§ **Task brief**
Reproduce the entire listing below verbatim.
Content starts
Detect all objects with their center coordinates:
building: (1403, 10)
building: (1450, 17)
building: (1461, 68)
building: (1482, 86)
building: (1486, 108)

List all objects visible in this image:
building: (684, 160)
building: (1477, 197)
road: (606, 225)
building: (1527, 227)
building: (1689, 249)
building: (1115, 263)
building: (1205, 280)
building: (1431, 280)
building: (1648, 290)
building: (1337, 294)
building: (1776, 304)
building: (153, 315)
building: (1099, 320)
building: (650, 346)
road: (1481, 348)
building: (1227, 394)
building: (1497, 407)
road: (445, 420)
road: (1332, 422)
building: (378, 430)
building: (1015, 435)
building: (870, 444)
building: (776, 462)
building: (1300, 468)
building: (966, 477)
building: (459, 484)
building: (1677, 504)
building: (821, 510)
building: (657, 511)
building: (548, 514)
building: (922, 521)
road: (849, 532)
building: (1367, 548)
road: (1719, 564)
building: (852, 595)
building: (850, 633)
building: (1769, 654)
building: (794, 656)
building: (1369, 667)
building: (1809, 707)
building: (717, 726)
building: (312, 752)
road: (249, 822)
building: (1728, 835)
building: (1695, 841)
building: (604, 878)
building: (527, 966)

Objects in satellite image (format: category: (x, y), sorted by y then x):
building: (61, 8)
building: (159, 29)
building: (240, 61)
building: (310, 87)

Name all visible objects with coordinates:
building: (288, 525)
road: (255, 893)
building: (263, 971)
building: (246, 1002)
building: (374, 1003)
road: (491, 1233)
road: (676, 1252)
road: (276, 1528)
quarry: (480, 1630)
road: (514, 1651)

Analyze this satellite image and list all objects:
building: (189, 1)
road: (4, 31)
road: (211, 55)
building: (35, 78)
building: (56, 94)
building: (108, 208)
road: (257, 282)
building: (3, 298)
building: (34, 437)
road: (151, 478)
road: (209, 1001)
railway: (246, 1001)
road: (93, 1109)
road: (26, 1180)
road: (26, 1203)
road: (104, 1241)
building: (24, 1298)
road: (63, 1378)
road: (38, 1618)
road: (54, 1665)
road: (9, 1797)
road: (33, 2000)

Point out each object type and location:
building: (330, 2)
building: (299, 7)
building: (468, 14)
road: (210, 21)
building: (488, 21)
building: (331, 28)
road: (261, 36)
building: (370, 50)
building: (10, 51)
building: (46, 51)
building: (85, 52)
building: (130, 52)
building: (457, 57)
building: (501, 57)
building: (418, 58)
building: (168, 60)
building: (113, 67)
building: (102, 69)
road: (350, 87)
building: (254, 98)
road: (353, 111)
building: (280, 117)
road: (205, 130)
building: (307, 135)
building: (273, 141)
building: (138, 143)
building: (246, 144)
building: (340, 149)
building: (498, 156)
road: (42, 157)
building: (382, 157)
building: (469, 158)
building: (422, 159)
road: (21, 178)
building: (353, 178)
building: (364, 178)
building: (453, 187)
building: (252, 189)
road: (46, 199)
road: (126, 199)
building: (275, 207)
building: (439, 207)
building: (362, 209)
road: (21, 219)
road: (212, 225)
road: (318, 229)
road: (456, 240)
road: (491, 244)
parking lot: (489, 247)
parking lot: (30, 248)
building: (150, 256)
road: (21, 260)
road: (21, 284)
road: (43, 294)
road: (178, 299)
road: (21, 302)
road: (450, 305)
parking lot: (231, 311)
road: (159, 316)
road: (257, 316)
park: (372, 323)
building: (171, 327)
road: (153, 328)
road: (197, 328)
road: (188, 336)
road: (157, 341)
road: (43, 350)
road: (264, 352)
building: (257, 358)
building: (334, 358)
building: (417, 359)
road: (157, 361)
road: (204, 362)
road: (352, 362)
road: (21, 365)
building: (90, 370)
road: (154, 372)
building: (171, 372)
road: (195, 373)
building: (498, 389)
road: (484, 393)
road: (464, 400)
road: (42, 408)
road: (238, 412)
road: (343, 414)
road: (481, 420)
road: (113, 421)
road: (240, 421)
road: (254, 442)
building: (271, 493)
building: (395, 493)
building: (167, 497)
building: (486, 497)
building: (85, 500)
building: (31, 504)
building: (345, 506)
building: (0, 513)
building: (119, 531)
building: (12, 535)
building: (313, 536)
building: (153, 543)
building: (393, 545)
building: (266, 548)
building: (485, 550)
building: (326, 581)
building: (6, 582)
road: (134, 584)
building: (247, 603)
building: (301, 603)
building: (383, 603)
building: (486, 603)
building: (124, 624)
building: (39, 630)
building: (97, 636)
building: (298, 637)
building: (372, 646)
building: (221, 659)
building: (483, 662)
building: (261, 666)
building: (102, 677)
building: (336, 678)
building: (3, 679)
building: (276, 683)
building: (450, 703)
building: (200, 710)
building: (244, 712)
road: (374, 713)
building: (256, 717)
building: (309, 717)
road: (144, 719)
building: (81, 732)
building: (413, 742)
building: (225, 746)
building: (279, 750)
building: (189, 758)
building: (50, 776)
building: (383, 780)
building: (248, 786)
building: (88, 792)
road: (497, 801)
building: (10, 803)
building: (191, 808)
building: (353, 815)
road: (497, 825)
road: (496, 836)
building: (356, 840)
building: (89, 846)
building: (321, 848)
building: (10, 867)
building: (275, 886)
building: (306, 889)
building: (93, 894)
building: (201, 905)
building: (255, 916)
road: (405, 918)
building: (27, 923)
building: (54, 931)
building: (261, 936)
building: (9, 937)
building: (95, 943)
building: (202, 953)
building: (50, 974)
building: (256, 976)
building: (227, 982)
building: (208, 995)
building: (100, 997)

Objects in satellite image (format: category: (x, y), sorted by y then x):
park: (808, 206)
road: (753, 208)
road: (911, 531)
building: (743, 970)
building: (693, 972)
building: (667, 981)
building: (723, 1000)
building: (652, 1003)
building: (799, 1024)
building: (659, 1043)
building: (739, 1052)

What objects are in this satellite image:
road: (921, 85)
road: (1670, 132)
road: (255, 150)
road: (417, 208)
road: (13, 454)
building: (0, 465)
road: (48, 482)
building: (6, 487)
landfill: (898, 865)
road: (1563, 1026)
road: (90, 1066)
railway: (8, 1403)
Content ends
§ **Response for this exercise**
Detect all objects with their center coordinates:
building: (1403, 10)
building: (1450, 17)
building: (1461, 68)
building: (1482, 86)
building: (1486, 108)

List all objects visible in this image:
building: (684, 160)
building: (1477, 197)
road: (606, 225)
building: (1527, 227)
building: (1689, 249)
building: (1115, 263)
building: (1205, 280)
building: (1431, 280)
building: (1648, 290)
building: (1337, 294)
building: (1776, 304)
building: (153, 315)
building: (1099, 320)
building: (650, 346)
road: (1481, 348)
building: (1227, 394)
building: (1497, 407)
road: (445, 420)
road: (1332, 422)
building: (378, 430)
building: (1015, 435)
building: (870, 444)
building: (776, 462)
building: (1300, 468)
building: (966, 477)
building: (459, 484)
building: (1677, 504)
building: (821, 510)
building: (657, 511)
building: (548, 514)
building: (922, 521)
road: (849, 532)
building: (1367, 548)
road: (1719, 564)
building: (852, 595)
building: (850, 633)
building: (1769, 654)
building: (794, 656)
building: (1369, 667)
building: (1809, 707)
building: (717, 726)
building: (312, 752)
road: (249, 822)
building: (1728, 835)
building: (1695, 841)
building: (604, 878)
building: (527, 966)

Objects in satellite image (format: category: (x, y), sorted by y then x):
building: (61, 8)
building: (159, 29)
building: (240, 61)
building: (310, 87)

Name all visible objects with coordinates:
building: (288, 525)
road: (255, 893)
building: (263, 971)
building: (246, 1002)
building: (374, 1003)
road: (491, 1233)
road: (676, 1252)
road: (276, 1528)
quarry: (480, 1630)
road: (514, 1651)

Analyze this satellite image and list all objects:
building: (189, 1)
road: (4, 31)
road: (211, 55)
building: (35, 78)
building: (56, 94)
building: (108, 208)
road: (257, 282)
building: (3, 298)
building: (34, 437)
road: (151, 478)
road: (209, 1001)
railway: (246, 1001)
road: (93, 1109)
road: (26, 1180)
road: (26, 1203)
road: (104, 1241)
building: (24, 1298)
road: (63, 1378)
road: (38, 1618)
road: (54, 1665)
road: (9, 1797)
road: (33, 2000)

Point out each object type and location:
building: (330, 2)
building: (299, 7)
building: (468, 14)
road: (210, 21)
building: (488, 21)
building: (331, 28)
road: (261, 36)
building: (370, 50)
building: (10, 51)
building: (46, 51)
building: (85, 52)
building: (130, 52)
building: (457, 57)
building: (501, 57)
building: (418, 58)
building: (168, 60)
building: (113, 67)
building: (102, 69)
road: (350, 87)
building: (254, 98)
road: (353, 111)
building: (280, 117)
road: (205, 130)
building: (307, 135)
building: (273, 141)
building: (138, 143)
building: (246, 144)
building: (340, 149)
building: (498, 156)
road: (42, 157)
building: (382, 157)
building: (469, 158)
building: (422, 159)
road: (21, 178)
building: (353, 178)
building: (364, 178)
building: (453, 187)
building: (252, 189)
road: (46, 199)
road: (126, 199)
building: (275, 207)
building: (439, 207)
building: (362, 209)
road: (21, 219)
road: (212, 225)
road: (318, 229)
road: (456, 240)
road: (491, 244)
parking lot: (489, 247)
parking lot: (30, 248)
building: (150, 256)
road: (21, 260)
road: (21, 284)
road: (43, 294)
road: (178, 299)
road: (21, 302)
road: (450, 305)
parking lot: (231, 311)
road: (159, 316)
road: (257, 316)
park: (372, 323)
building: (171, 327)
road: (153, 328)
road: (197, 328)
road: (188, 336)
road: (157, 341)
road: (43, 350)
road: (264, 352)
building: (257, 358)
building: (334, 358)
building: (417, 359)
road: (157, 361)
road: (204, 362)
road: (352, 362)
road: (21, 365)
building: (90, 370)
road: (154, 372)
building: (171, 372)
road: (195, 373)
building: (498, 389)
road: (484, 393)
road: (464, 400)
road: (42, 408)
road: (238, 412)
road: (343, 414)
road: (481, 420)
road: (113, 421)
road: (240, 421)
road: (254, 442)
building: (271, 493)
building: (395, 493)
building: (167, 497)
building: (486, 497)
building: (85, 500)
building: (31, 504)
building: (345, 506)
building: (0, 513)
building: (119, 531)
building: (12, 535)
building: (313, 536)
building: (153, 543)
building: (393, 545)
building: (266, 548)
building: (485, 550)
building: (326, 581)
building: (6, 582)
road: (134, 584)
building: (247, 603)
building: (301, 603)
building: (383, 603)
building: (486, 603)
building: (124, 624)
building: (39, 630)
building: (97, 636)
building: (298, 637)
building: (372, 646)
building: (221, 659)
building: (483, 662)
building: (261, 666)
building: (102, 677)
building: (336, 678)
building: (3, 679)
building: (276, 683)
building: (450, 703)
building: (200, 710)
building: (244, 712)
road: (374, 713)
building: (256, 717)
building: (309, 717)
road: (144, 719)
building: (81, 732)
building: (413, 742)
building: (225, 746)
building: (279, 750)
building: (189, 758)
building: (50, 776)
building: (383, 780)
building: (248, 786)
building: (88, 792)
road: (497, 801)
building: (10, 803)
building: (191, 808)
building: (353, 815)
road: (497, 825)
road: (496, 836)
building: (356, 840)
building: (89, 846)
building: (321, 848)
building: (10, 867)
building: (275, 886)
building: (306, 889)
building: (93, 894)
building: (201, 905)
building: (255, 916)
road: (405, 918)
building: (27, 923)
building: (54, 931)
building: (261, 936)
building: (9, 937)
building: (95, 943)
building: (202, 953)
building: (50, 974)
building: (256, 976)
building: (227, 982)
building: (208, 995)
building: (100, 997)

Objects in satellite image (format: category: (x, y), sorted by y then x):
park: (808, 206)
road: (753, 208)
road: (911, 531)
building: (743, 970)
building: (693, 972)
building: (667, 981)
building: (723, 1000)
building: (652, 1003)
building: (799, 1024)
building: (659, 1043)
building: (739, 1052)

What objects are in this satellite image:
road: (921, 85)
road: (1670, 132)
road: (255, 150)
road: (417, 208)
road: (13, 454)
building: (0, 465)
road: (48, 482)
building: (6, 487)
landfill: (898, 865)
road: (1563, 1026)
road: (90, 1066)
railway: (8, 1403)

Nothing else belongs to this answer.